***** TASK MATERIAL
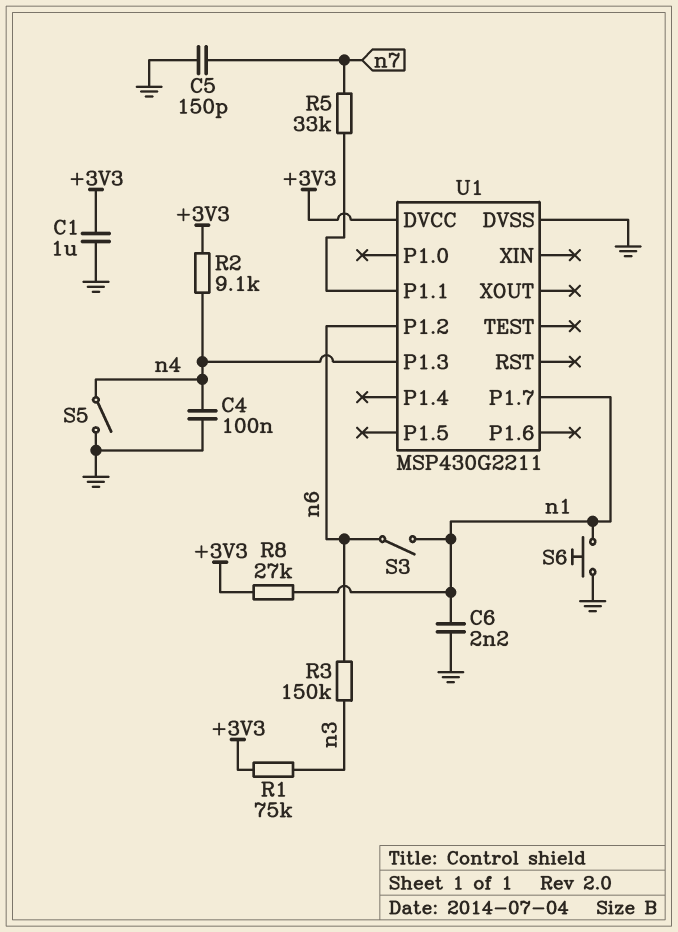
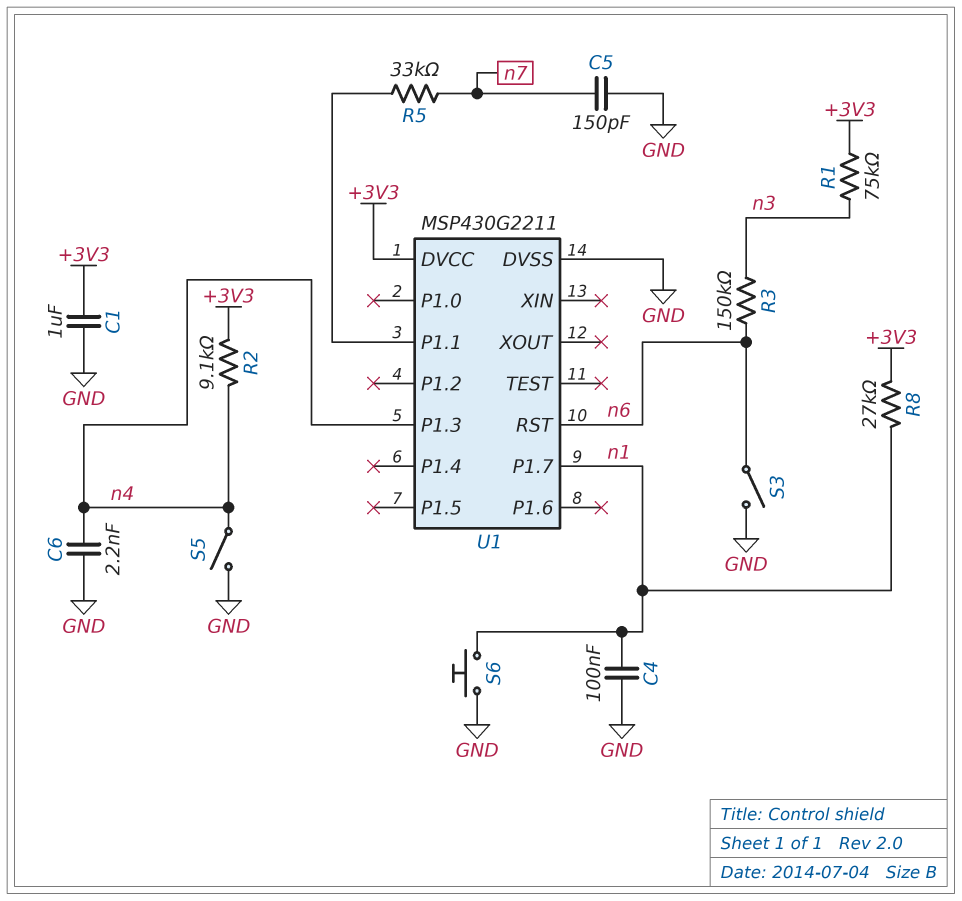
C4: 100nF (GND, n4) -> 100nF (GND, n1)
C6: 2.2nF (GND, n1) -> 2.2nF (GND, n4)
S3: switch (n1, n6) -> switch (GND, n6)
U1 pin P1.2: n6 -> none
U1 pin RST: none -> n6

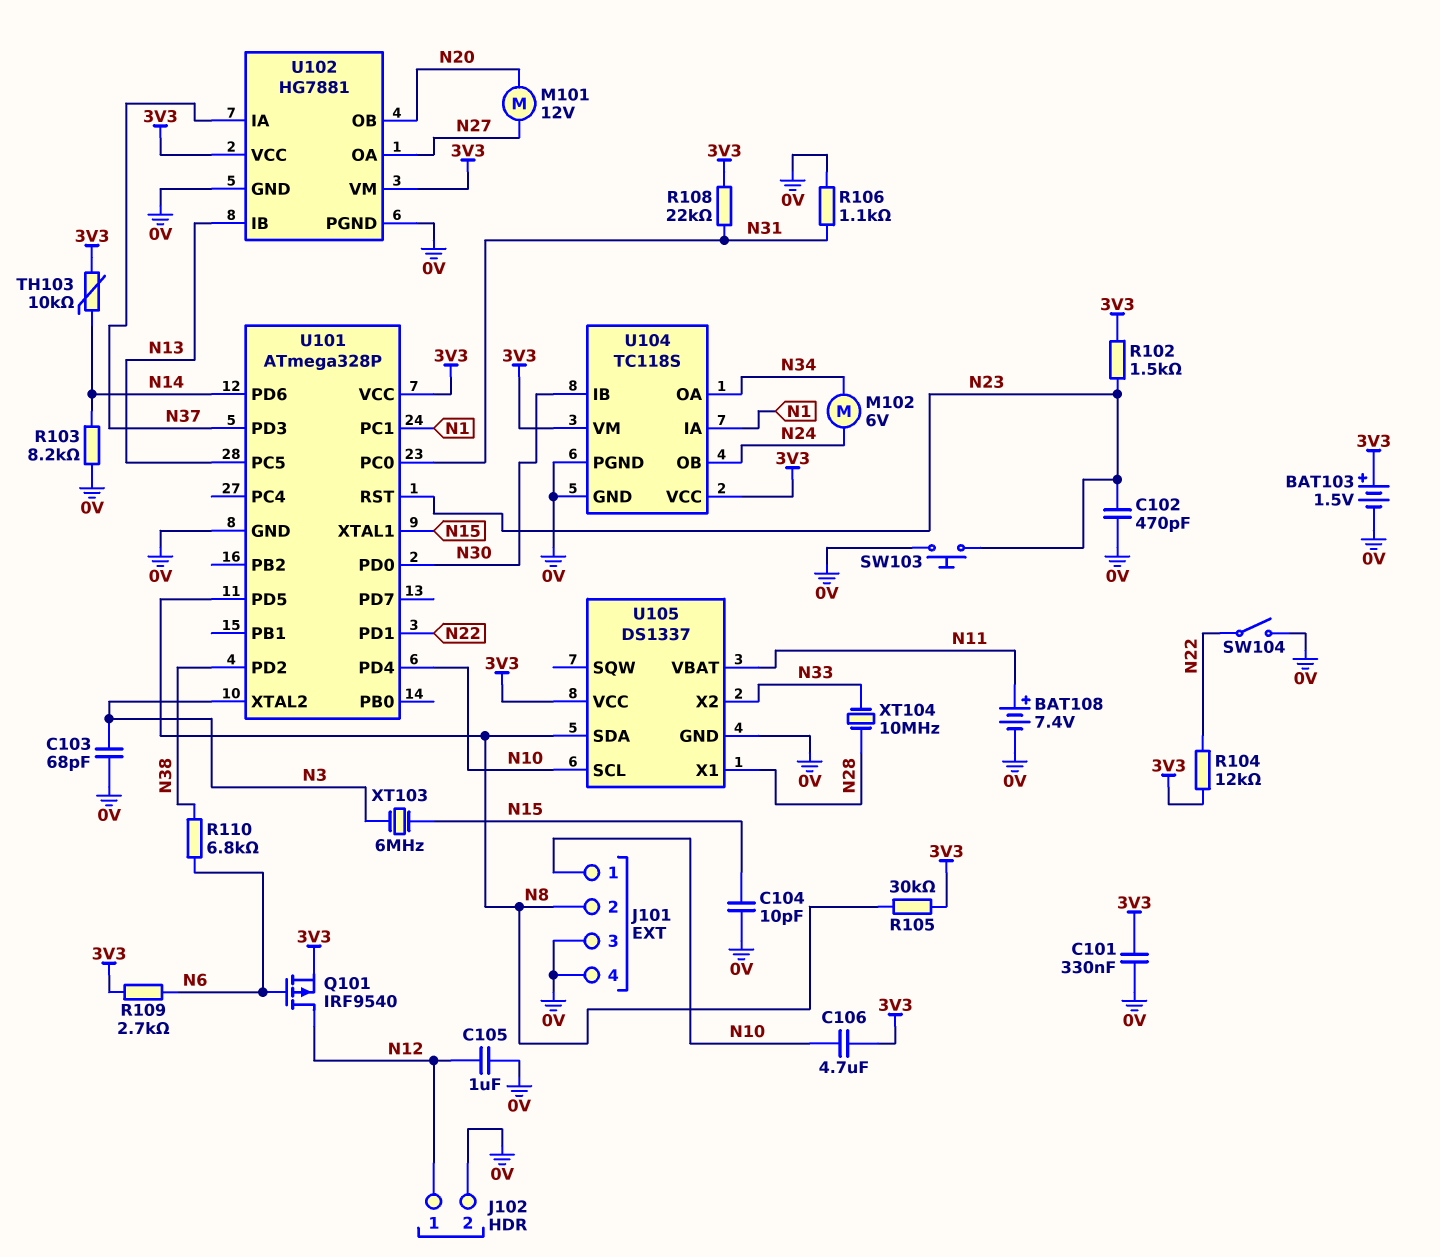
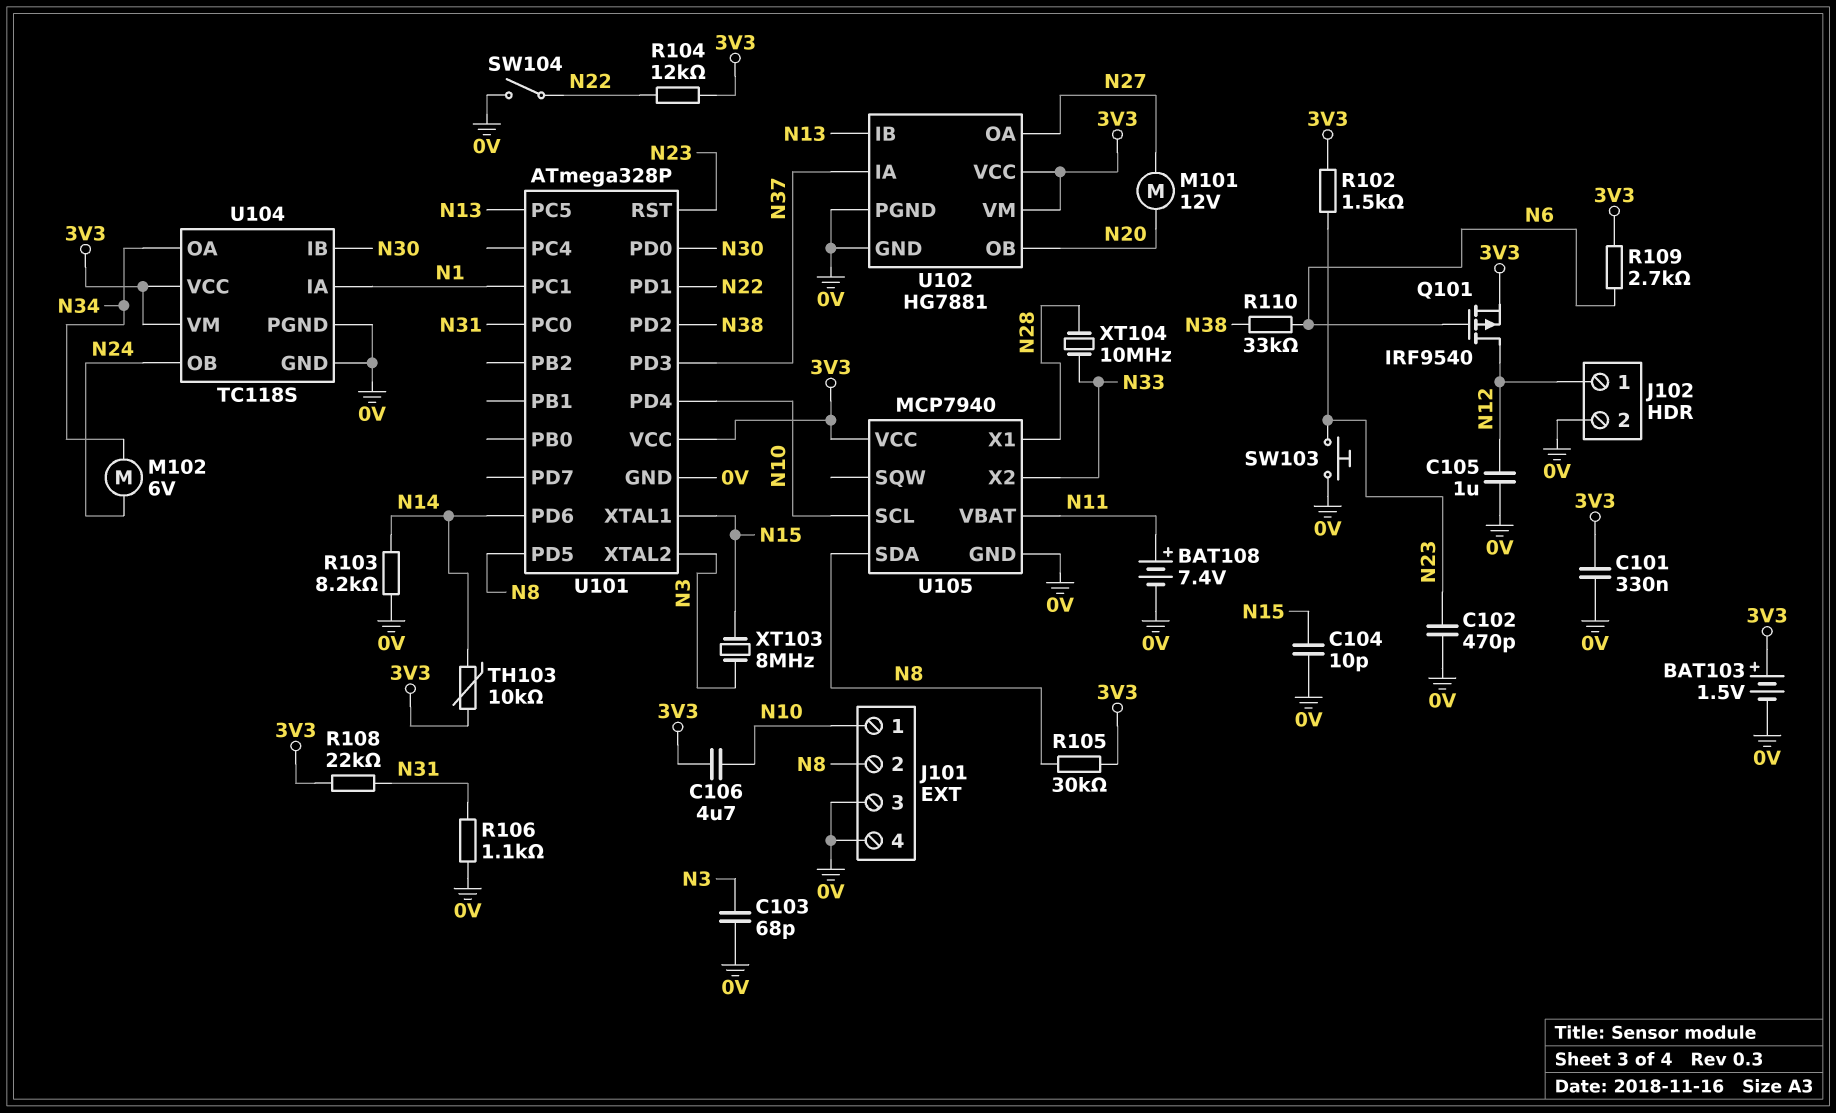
R110: 6.8k (N6, N38) -> 33k (N6, N38)
U105: DS1337 -> MCP7940
XT103: 6MHz (N3, N15) -> 8MHz (N3, N15)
**********
> TO DO
Your answer must be an exact copy of the lines above, from the line that contains "C6: 2.2nF (GND, n1) -> 2.2nF (GND, n4)" through the final line, with no pictures in it.

> OUTPUT FOR THIS EXERCISE
C6: 2.2nF (GND, n1) -> 2.2nF (GND, n4)
S3: switch (n1, n6) -> switch (GND, n6)
U1 pin P1.2: n6 -> none
U1 pin RST: none -> n6

R110: 6.8k (N6, N38) -> 33k (N6, N38)
U105: DS1337 -> MCP7940
XT103: 6MHz (N3, N15) -> 8MHz (N3, N15)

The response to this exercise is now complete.